↓↓↓

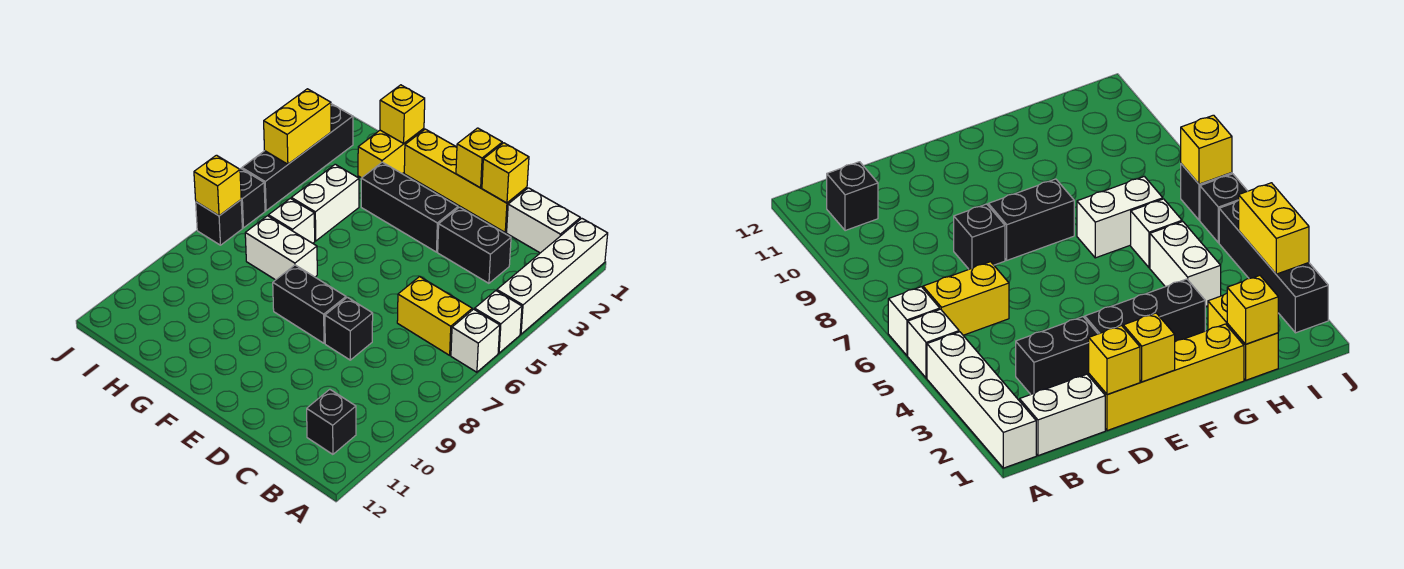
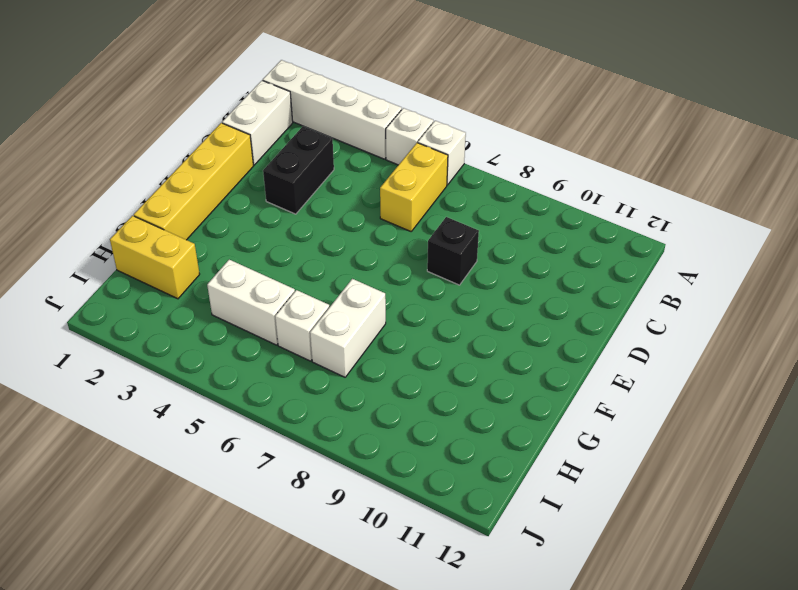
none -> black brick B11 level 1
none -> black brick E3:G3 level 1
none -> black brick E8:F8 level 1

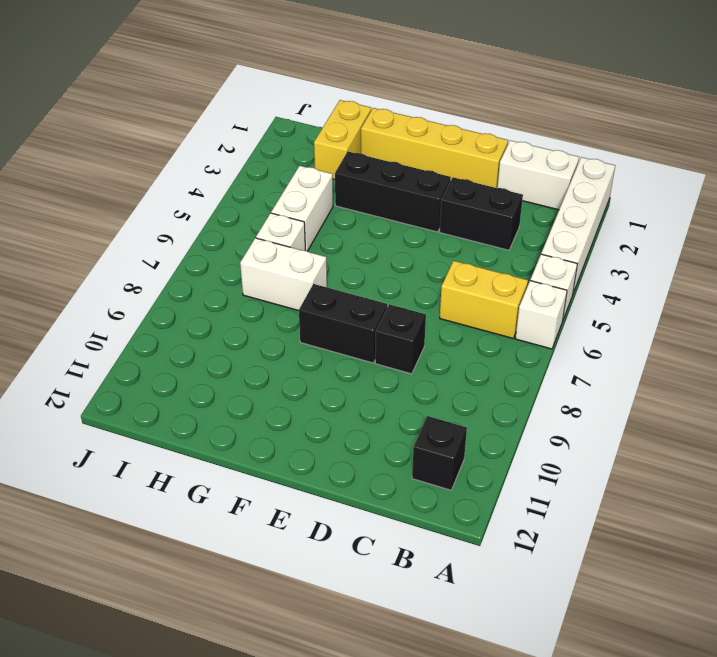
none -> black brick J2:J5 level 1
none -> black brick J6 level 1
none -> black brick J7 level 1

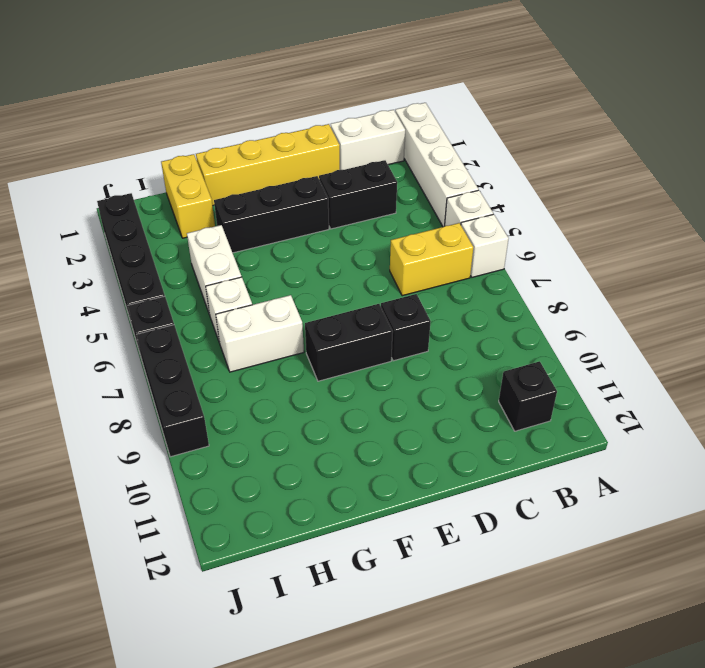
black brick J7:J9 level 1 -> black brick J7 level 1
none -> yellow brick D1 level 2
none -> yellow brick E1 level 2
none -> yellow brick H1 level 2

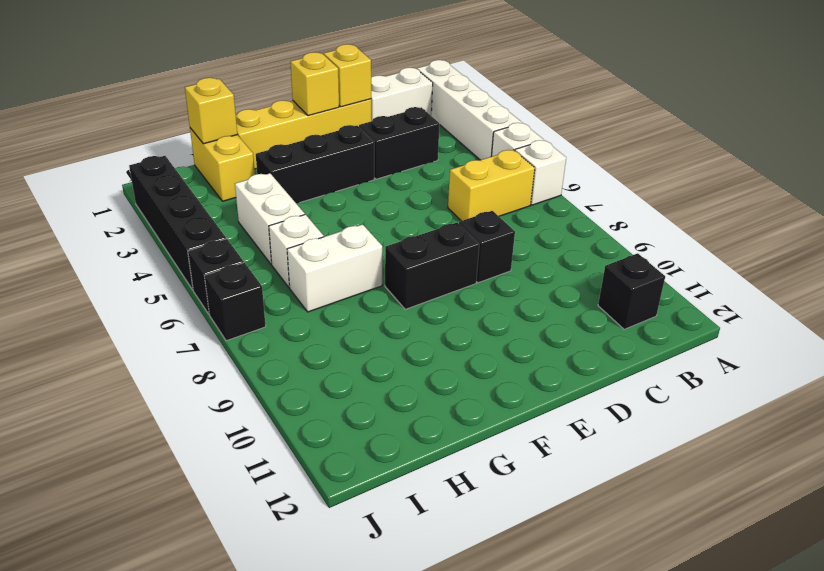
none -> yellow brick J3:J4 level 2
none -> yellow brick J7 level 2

↑↑↑

• EXERCISE OBJECTIVE: Show the lines above that include "none".

• RESPONSE TO THE EXERCISE:
none -> black brick B11 level 1
none -> black brick E3:G3 level 1
none -> black brick E8:F8 level 1
none -> black brick J2:J5 level 1
none -> black brick J6 level 1
none -> black brick J7 level 1
none -> yellow brick D1 level 2
none -> yellow brick E1 level 2
none -> yellow brick H1 level 2
none -> yellow brick J3:J4 level 2
none -> yellow brick J7 level 2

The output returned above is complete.